*** Entries supplied ***

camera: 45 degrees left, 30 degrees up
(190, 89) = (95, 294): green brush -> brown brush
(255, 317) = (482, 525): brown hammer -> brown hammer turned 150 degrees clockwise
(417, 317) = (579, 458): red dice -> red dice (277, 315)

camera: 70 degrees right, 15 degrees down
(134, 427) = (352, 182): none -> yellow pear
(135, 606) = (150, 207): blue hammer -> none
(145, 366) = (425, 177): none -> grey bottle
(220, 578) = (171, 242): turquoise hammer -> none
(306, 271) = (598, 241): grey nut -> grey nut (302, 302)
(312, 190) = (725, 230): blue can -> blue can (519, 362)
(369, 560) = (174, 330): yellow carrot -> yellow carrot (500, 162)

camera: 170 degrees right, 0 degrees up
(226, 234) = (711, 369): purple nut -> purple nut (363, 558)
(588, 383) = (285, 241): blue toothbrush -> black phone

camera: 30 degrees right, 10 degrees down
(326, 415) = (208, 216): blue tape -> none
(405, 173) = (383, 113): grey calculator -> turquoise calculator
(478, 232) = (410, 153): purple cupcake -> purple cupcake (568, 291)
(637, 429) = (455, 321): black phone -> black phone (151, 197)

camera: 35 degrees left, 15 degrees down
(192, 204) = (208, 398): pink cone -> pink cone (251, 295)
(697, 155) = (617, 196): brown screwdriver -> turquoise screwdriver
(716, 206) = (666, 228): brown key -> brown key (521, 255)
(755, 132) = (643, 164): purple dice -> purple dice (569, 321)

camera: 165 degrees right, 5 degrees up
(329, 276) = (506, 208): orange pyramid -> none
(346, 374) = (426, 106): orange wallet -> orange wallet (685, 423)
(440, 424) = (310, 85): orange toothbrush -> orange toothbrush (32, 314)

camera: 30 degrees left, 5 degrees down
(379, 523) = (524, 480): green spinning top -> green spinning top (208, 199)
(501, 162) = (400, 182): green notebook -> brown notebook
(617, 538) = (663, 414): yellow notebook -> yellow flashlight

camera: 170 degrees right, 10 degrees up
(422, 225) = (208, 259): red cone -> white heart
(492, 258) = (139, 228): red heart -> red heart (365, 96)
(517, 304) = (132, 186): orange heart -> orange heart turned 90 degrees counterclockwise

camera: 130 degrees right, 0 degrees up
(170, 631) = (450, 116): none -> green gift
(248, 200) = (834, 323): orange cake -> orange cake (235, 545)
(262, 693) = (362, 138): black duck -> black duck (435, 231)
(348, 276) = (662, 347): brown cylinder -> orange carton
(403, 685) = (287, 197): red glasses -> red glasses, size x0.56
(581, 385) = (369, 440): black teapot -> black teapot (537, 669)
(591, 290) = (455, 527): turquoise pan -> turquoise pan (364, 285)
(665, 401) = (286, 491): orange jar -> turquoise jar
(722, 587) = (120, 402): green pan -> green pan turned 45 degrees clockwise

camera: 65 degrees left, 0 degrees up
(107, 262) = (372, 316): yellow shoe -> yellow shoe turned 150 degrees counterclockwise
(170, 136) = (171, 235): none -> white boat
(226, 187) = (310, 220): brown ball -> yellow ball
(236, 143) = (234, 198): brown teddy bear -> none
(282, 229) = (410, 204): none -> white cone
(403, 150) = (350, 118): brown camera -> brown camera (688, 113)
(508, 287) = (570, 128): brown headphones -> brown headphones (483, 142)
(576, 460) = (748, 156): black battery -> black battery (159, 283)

*** End of Entries supplied ***

### What to work on
What the exercise needs is every record again, word for word.

### Solution to this task
camera: 45 degrees left, 30 degrees up
(190, 89) = (95, 294): green brush -> brown brush
(255, 317) = (482, 525): brown hammer -> brown hammer turned 150 degrees clockwise
(417, 317) = (579, 458): red dice -> red dice (277, 315)

camera: 70 degrees right, 15 degrees down
(134, 427) = (352, 182): none -> yellow pear
(135, 606) = (150, 207): blue hammer -> none
(145, 366) = (425, 177): none -> grey bottle
(220, 578) = (171, 242): turquoise hammer -> none
(306, 271) = (598, 241): grey nut -> grey nut (302, 302)
(312, 190) = (725, 230): blue can -> blue can (519, 362)
(369, 560) = (174, 330): yellow carrot -> yellow carrot (500, 162)

camera: 170 degrees right, 0 degrees up
(226, 234) = (711, 369): purple nut -> purple nut (363, 558)
(588, 383) = (285, 241): blue toothbrush -> black phone

camera: 30 degrees right, 10 degrees down
(326, 415) = (208, 216): blue tape -> none
(405, 173) = (383, 113): grey calculator -> turquoise calculator
(478, 232) = (410, 153): purple cupcake -> purple cupcake (568, 291)
(637, 429) = (455, 321): black phone -> black phone (151, 197)

camera: 35 degrees left, 15 degrees down
(192, 204) = (208, 398): pink cone -> pink cone (251, 295)
(697, 155) = (617, 196): brown screwdriver -> turquoise screwdriver
(716, 206) = (666, 228): brown key -> brown key (521, 255)
(755, 132) = (643, 164): purple dice -> purple dice (569, 321)

camera: 165 degrees right, 5 degrees up
(329, 276) = (506, 208): orange pyramid -> none
(346, 374) = (426, 106): orange wallet -> orange wallet (685, 423)
(440, 424) = (310, 85): orange toothbrush -> orange toothbrush (32, 314)

camera: 30 degrees left, 5 degrees down
(379, 523) = (524, 480): green spinning top -> green spinning top (208, 199)
(501, 162) = (400, 182): green notebook -> brown notebook
(617, 538) = (663, 414): yellow notebook -> yellow flashlight

camera: 170 degrees right, 10 degrees up
(422, 225) = (208, 259): red cone -> white heart
(492, 258) = (139, 228): red heart -> red heart (365, 96)
(517, 304) = (132, 186): orange heart -> orange heart turned 90 degrees counterclockwise

camera: 130 degrees right, 0 degrees up
(170, 631) = (450, 116): none -> green gift
(248, 200) = (834, 323): orange cake -> orange cake (235, 545)
(262, 693) = (362, 138): black duck -> black duck (435, 231)
(348, 276) = (662, 347): brown cylinder -> orange carton
(403, 685) = (287, 197): red glasses -> red glasses, size x0.56
(581, 385) = (369, 440): black teapot -> black teapot (537, 669)
(591, 290) = (455, 527): turquoise pan -> turquoise pan (364, 285)
(665, 401) = (286, 491): orange jar -> turquoise jar
(722, 587) = (120, 402): green pan -> green pan turned 45 degrees clockwise

camera: 65 degrees left, 0 degrees up
(107, 262) = (372, 316): yellow shoe -> yellow shoe turned 150 degrees counterclockwise
(170, 136) = (171, 235): none -> white boat
(226, 187) = (310, 220): brown ball -> yellow ball
(236, 143) = (234, 198): brown teddy bear -> none
(282, 229) = (410, 204): none -> white cone
(403, 150) = (350, 118): brown camera -> brown camera (688, 113)
(508, 287) = (570, 128): brown headphones -> brown headphones (483, 142)
(576, 460) = (748, 156): black battery -> black battery (159, 283)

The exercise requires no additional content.